What needs to be done = Retype the line where "camera: 20 degrees right, 15 degrees down" appears and each line that follows it down to the last line of the records below. Leave the pictures out.

━━━ Information given ━━━

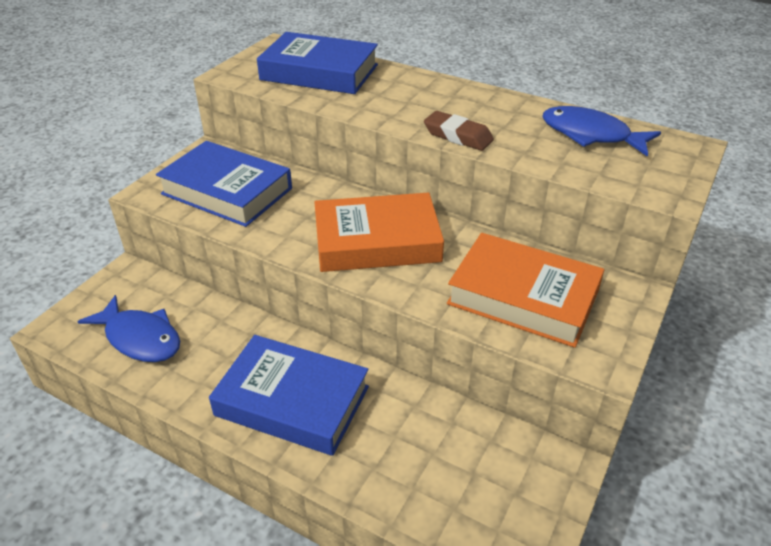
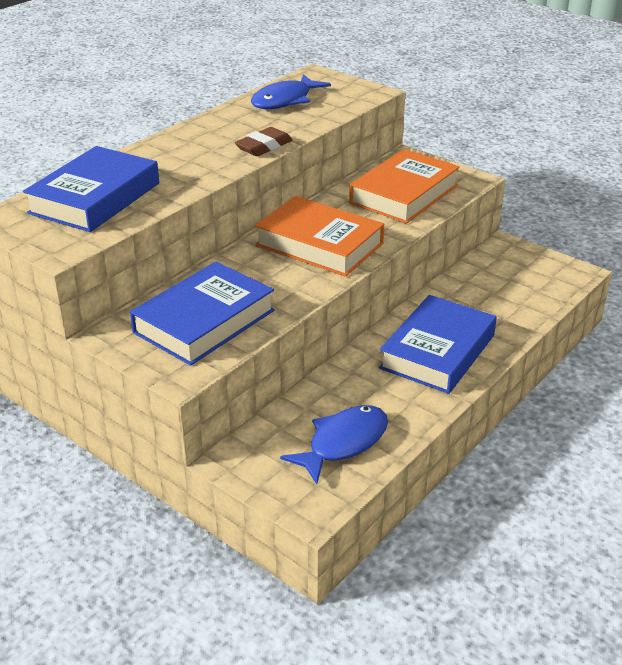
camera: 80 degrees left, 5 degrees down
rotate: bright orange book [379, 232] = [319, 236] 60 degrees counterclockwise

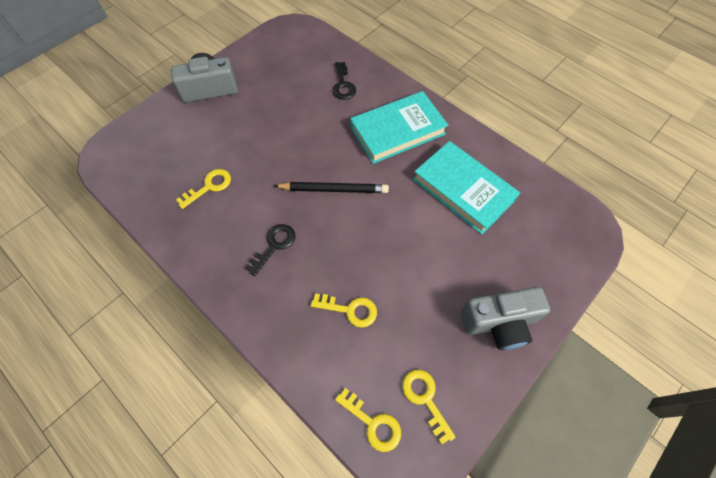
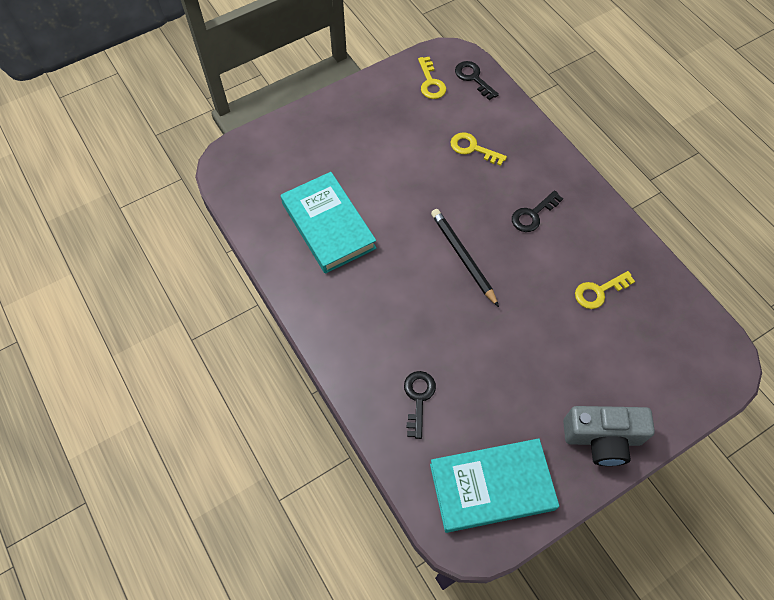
camera: 165 degrees left, 0 degrees up
delete: gray compact camera [505, 318]
move: aqua book [399, 127] to [494, 485]
recolor: golden latchkey [368, 420] to ebony latchkey [477, 80]
rotate: ebony lead pencil [331, 187] = [465, 258] 45 degrees clockwise

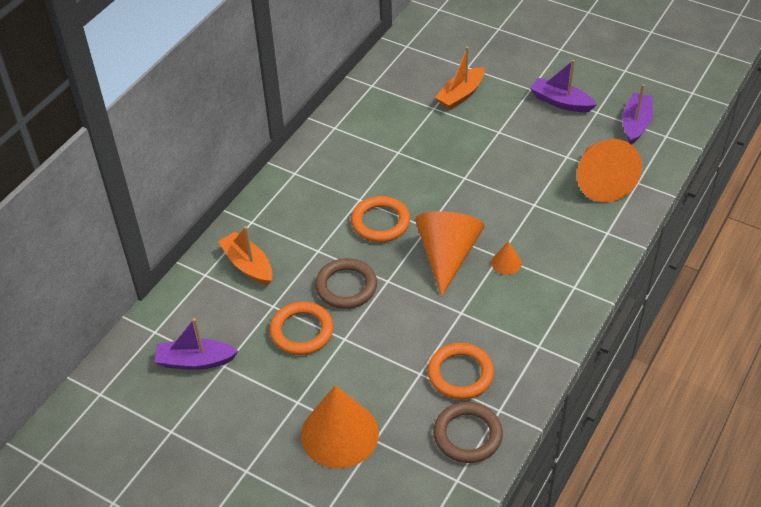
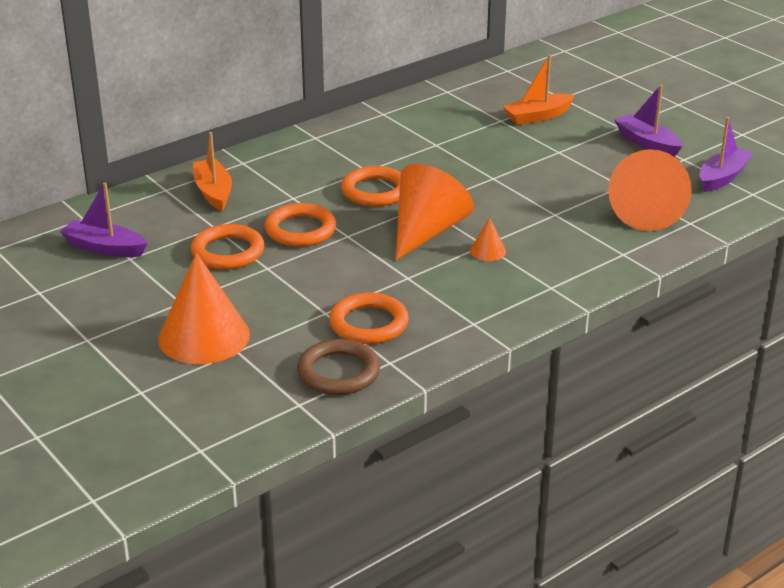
camera: 20 degrees right, 15 degrees down
recolor: russet ring [346, 283] to bright orange ring [300, 225]

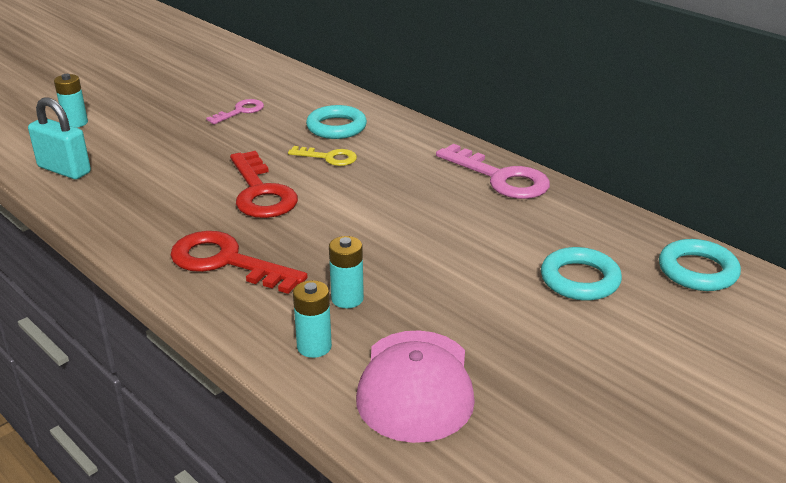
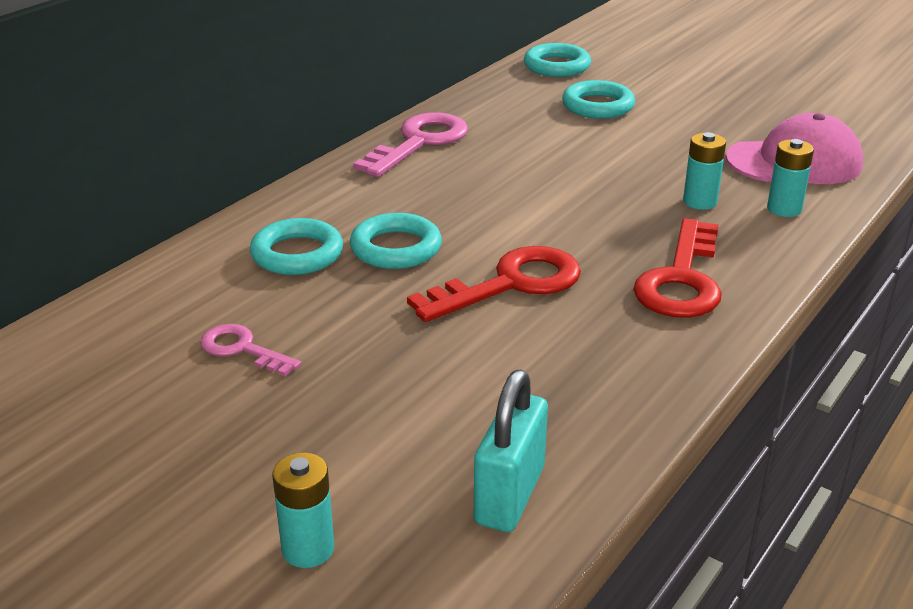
camera: 100 degrees left, 0 degrees up
replace: golden latchkey [322, 156] to aqua ring [396, 241]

━━━

Solution to the exercise =
camera: 20 degrees right, 15 degrees down
recolor: russet ring [346, 283] to bright orange ring [300, 225]

camera: 100 degrees left, 0 degrees up
replace: golden latchkey [322, 156] to aqua ring [396, 241]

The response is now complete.